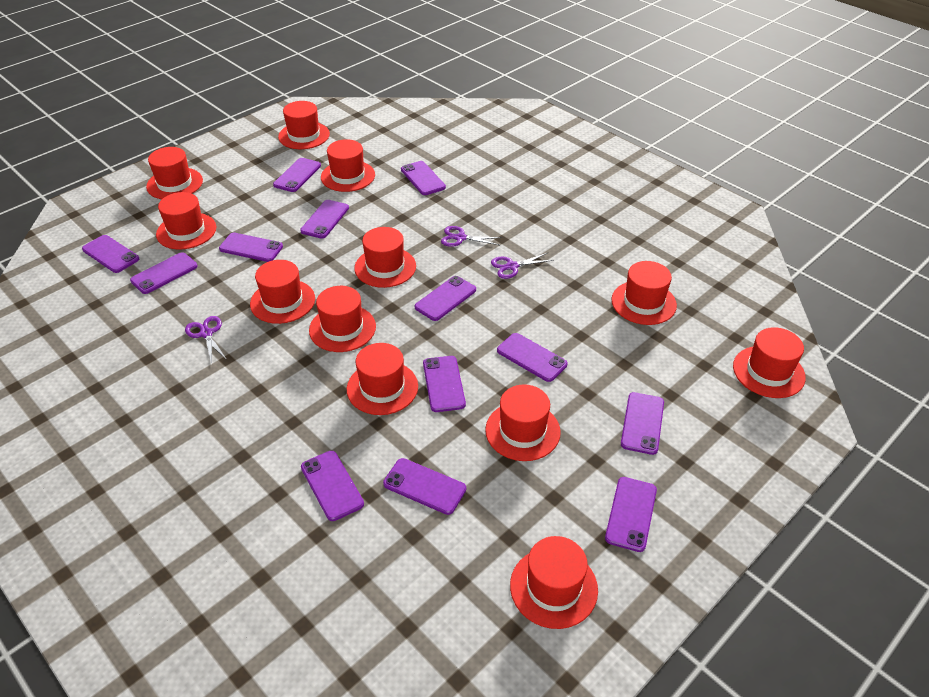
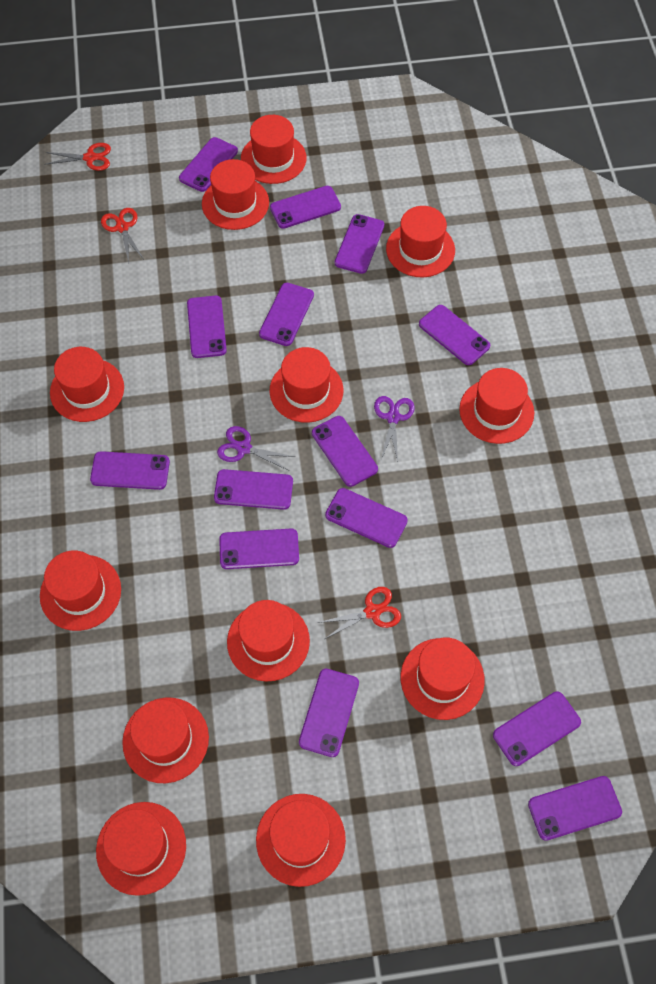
purple phone: [82,235,139,273] [130,253,198,294] [219,233,283,262] [273,158,321,192] [300,200,349,239] [301,451,364,521] [383,458,466,515] [401,161,446,195] [415,276,476,321] [423,356,466,412] [497,333,568,382] [605,477,657,552] [621,392,664,455] = 13 -> [90,451,170,490] [179,137,238,192] [187,296,227,358] [214,469,293,510] [219,529,299,569] [259,283,314,346] [270,186,341,229] [299,669,359,757] [312,416,378,487] [325,488,408,548] [335,214,384,274] [419,305,490,365] [493,691,581,766] [528,776,622,841] = 14
purple scissors: [185,316,227,365] [441,226,502,247] [491,253,554,279] = 3 -> [217,426,295,471] [374,396,415,462] = 2
red scissors: none = 0 -> [44,143,111,171] [101,208,143,262] [317,587,401,639] = 3

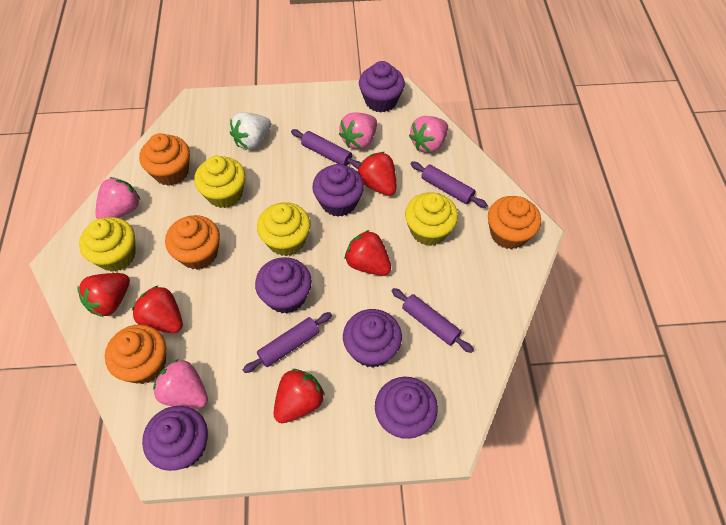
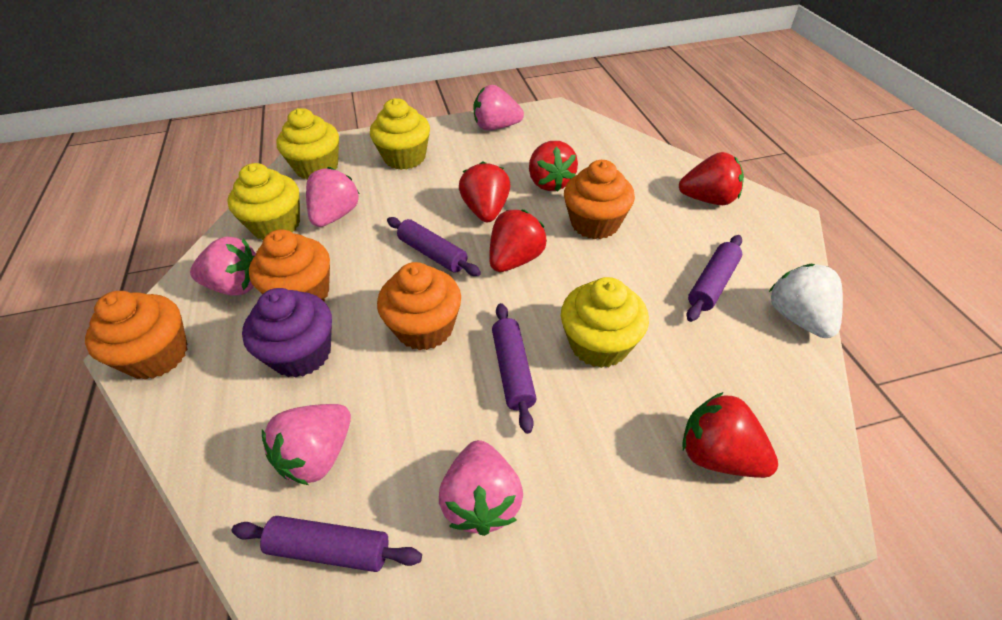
pink strawberry: [95,177,140,219] [153,359,208,409] [339,113,377,149] [409,116,448,153] = 4 -> [190,237,256,296] [262,404,351,485] [306,167,359,227] [439,440,523,536] [473,85,524,130] = 5
purple cupcake: [142,406,208,471] [255,257,312,314] [312,164,364,217] [343,309,402,368] [359,61,405,113] [375,377,438,439] = 6 -> [242,288,332,378] = 1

» **The problem**: One line above contains "pink strawberry: [95,177,140,219]". Output that line and each one after it, word for word, and nothing else.

» **Answer**:
pink strawberry: [95,177,140,219] [153,359,208,409] [339,113,377,149] [409,116,448,153] = 4 -> [190,237,256,296] [262,404,351,485] [306,167,359,227] [439,440,523,536] [473,85,524,130] = 5
purple cupcake: [142,406,208,471] [255,257,312,314] [312,164,364,217] [343,309,402,368] [359,61,405,113] [375,377,438,439] = 6 -> [242,288,332,378] = 1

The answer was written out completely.